*** Supplied entries
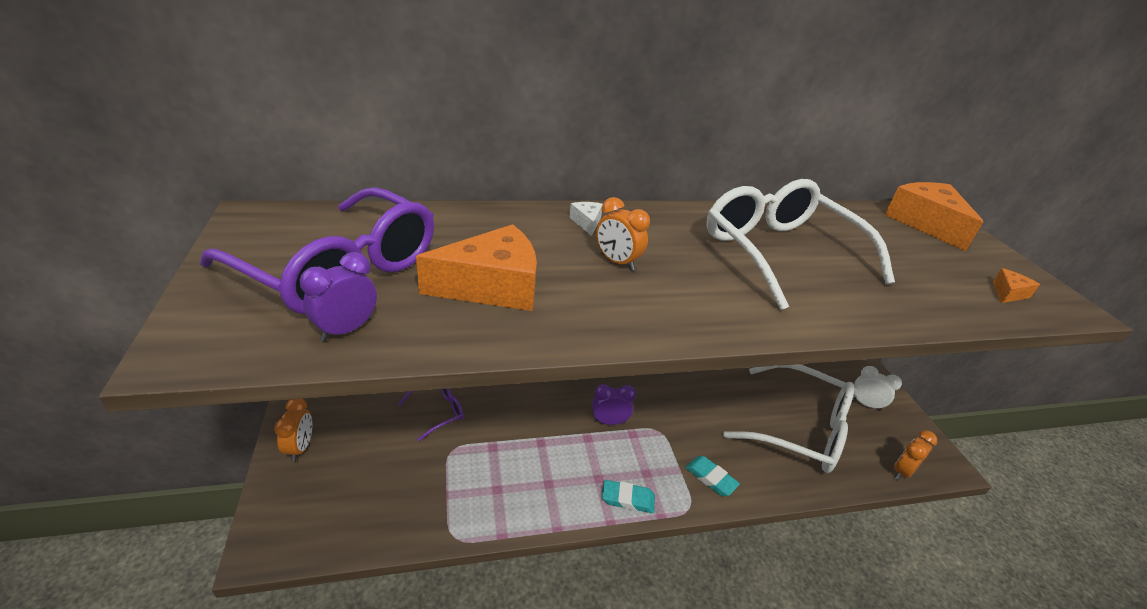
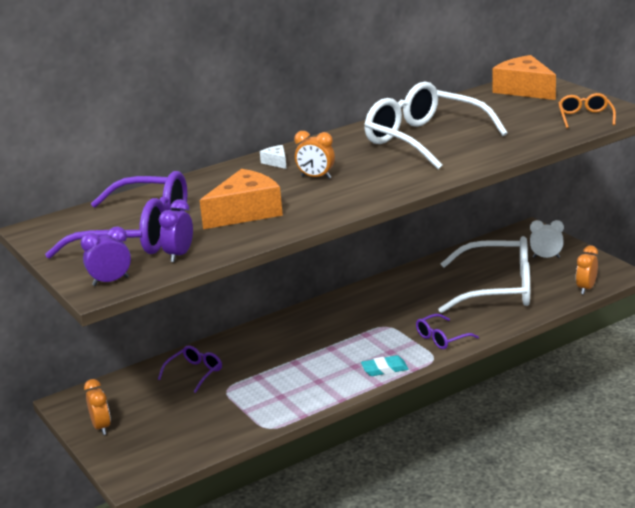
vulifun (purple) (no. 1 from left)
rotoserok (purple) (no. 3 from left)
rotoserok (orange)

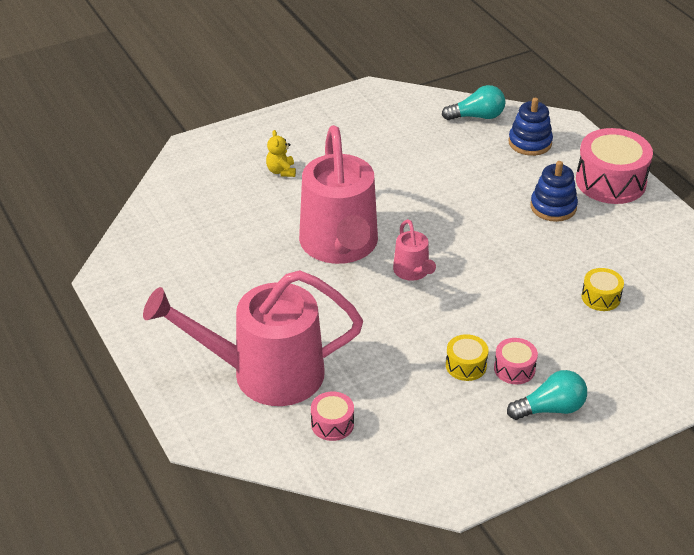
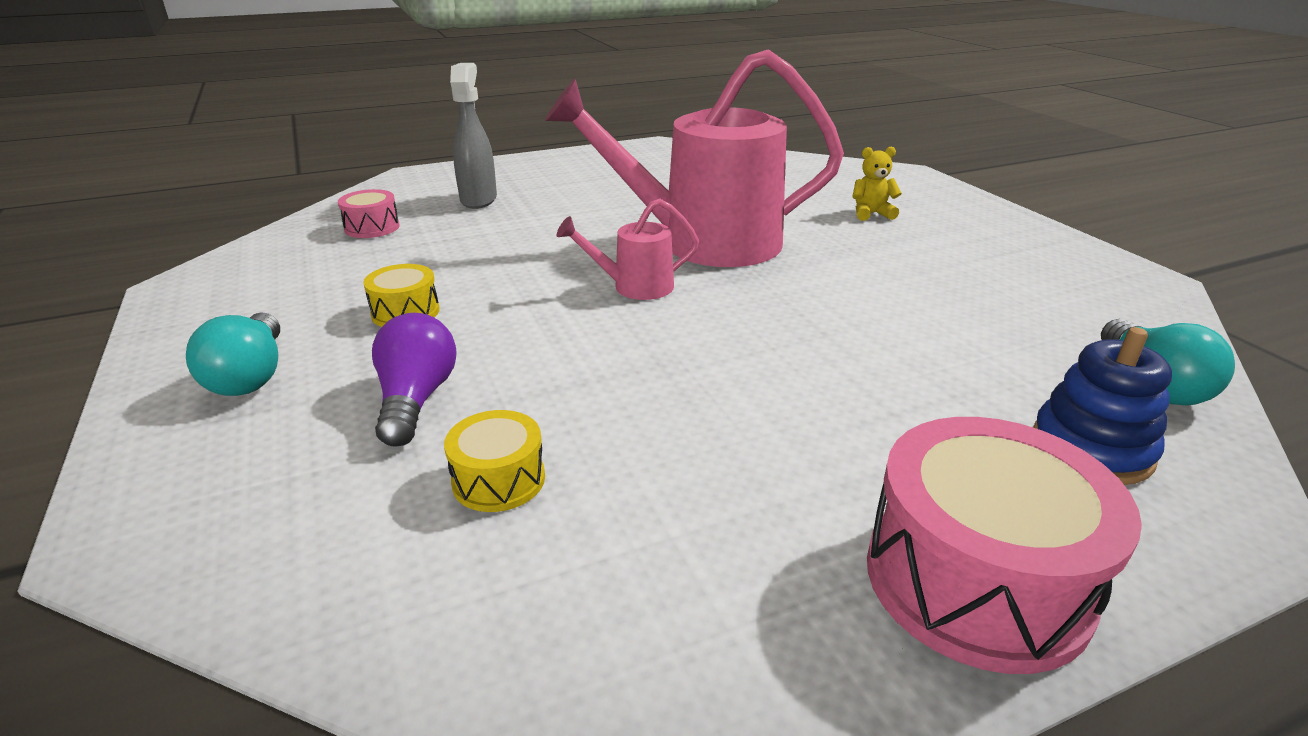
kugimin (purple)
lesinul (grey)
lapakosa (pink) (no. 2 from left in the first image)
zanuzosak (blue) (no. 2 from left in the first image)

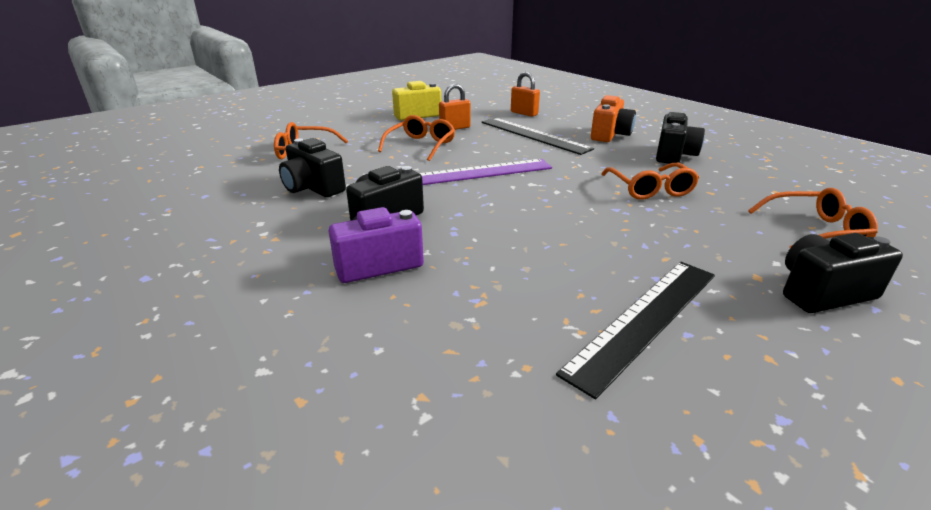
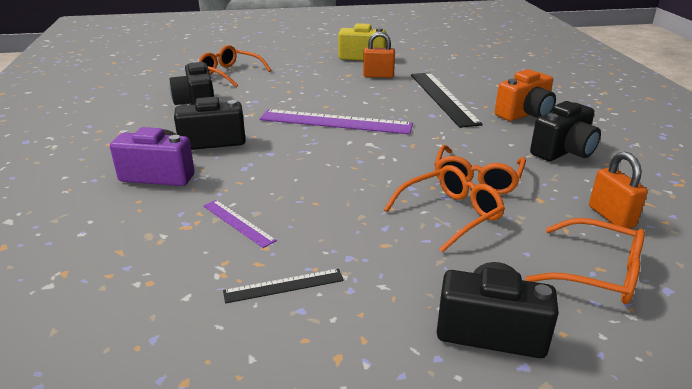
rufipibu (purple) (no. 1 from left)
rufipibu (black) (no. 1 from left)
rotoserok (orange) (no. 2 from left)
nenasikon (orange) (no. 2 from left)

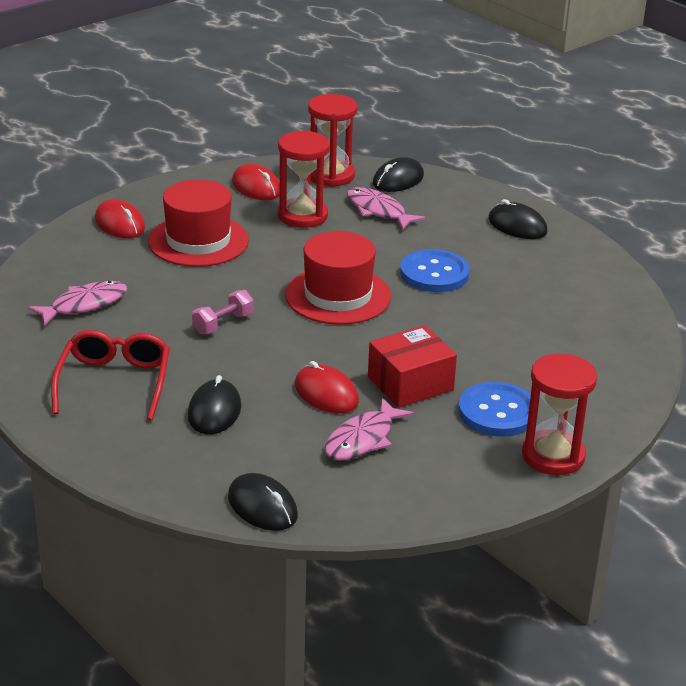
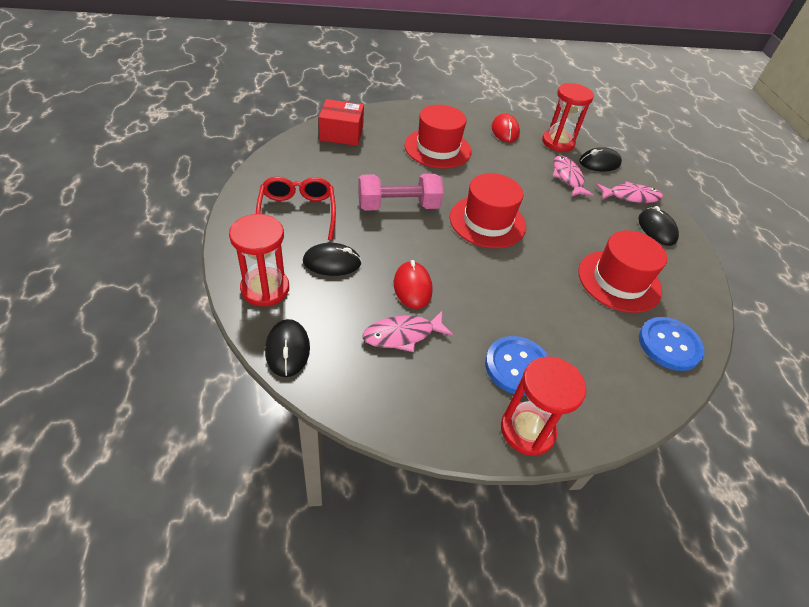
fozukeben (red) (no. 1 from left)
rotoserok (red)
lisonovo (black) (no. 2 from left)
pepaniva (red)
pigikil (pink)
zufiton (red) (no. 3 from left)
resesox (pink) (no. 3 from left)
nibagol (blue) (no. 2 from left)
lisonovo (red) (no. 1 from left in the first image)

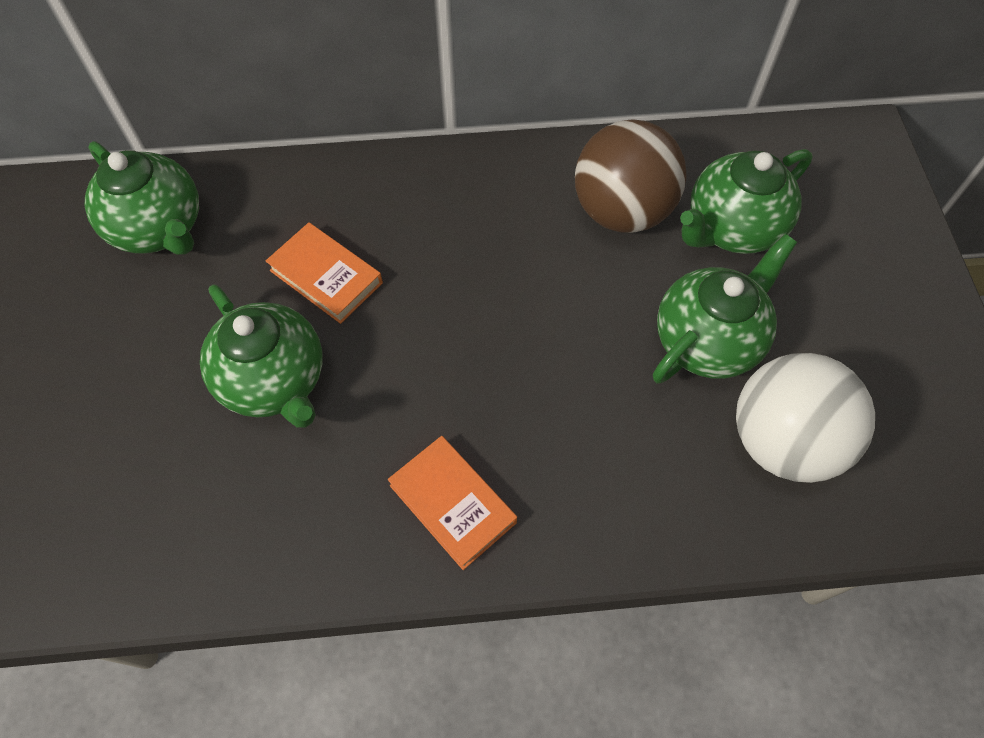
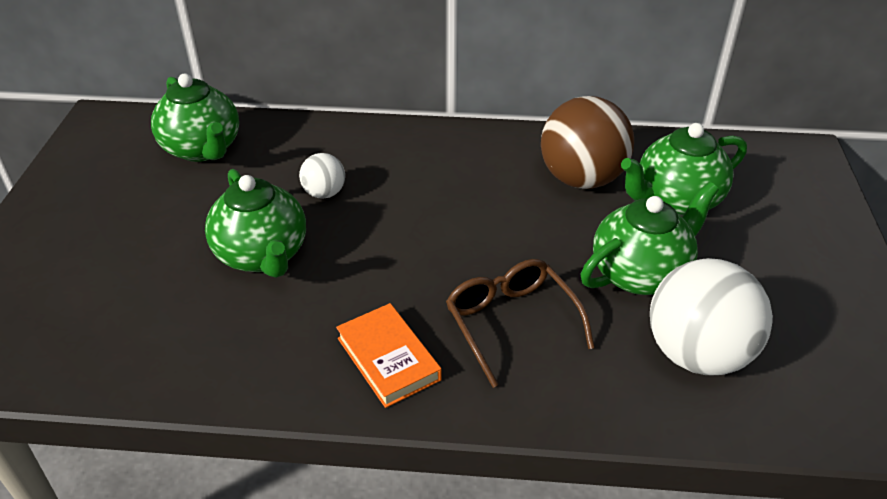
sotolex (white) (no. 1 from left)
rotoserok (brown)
******
— Task instructions —
Search the data above for the string "pink" and report each line that holds it.

— Answer box —
lapakosa (pink) (no. 2 from left in the first image)
pigikil (pink)
resesox (pink) (no. 3 from left)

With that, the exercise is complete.